-- Information supplied follows --

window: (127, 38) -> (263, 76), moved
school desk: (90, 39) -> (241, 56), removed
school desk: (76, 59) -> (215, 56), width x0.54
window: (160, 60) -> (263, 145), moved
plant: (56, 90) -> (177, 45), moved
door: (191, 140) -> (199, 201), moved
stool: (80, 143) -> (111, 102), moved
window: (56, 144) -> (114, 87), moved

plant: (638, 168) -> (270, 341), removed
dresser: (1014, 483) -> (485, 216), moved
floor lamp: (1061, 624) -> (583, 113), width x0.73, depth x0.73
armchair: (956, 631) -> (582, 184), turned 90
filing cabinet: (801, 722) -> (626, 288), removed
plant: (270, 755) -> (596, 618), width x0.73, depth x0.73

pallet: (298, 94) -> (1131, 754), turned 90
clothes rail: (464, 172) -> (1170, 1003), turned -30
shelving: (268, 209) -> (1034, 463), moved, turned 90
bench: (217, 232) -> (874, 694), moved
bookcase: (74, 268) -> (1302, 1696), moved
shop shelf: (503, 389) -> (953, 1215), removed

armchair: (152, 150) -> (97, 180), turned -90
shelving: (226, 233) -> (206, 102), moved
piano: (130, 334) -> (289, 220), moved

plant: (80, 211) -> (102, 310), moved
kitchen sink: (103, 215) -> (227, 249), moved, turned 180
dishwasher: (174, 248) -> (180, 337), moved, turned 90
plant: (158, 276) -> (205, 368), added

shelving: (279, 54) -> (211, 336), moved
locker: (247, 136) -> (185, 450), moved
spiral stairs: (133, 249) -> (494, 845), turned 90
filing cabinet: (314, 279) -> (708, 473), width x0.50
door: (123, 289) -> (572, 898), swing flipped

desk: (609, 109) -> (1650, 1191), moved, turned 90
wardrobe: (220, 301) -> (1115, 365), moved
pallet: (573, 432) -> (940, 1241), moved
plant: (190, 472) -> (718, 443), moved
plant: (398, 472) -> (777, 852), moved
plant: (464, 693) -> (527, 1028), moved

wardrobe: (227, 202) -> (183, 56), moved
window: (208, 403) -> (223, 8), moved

-- Information supplied concluded --

Task:
Read through the entries and copy every line that includes "width".

Output for this exercise:
school desk: (76, 59) -> (215, 56), width x0.54
floor lamp: (1061, 624) -> (583, 113), width x0.73, depth x0.73
plant: (270, 755) -> (596, 618), width x0.73, depth x0.73
filing cabinet: (314, 279) -> (708, 473), width x0.50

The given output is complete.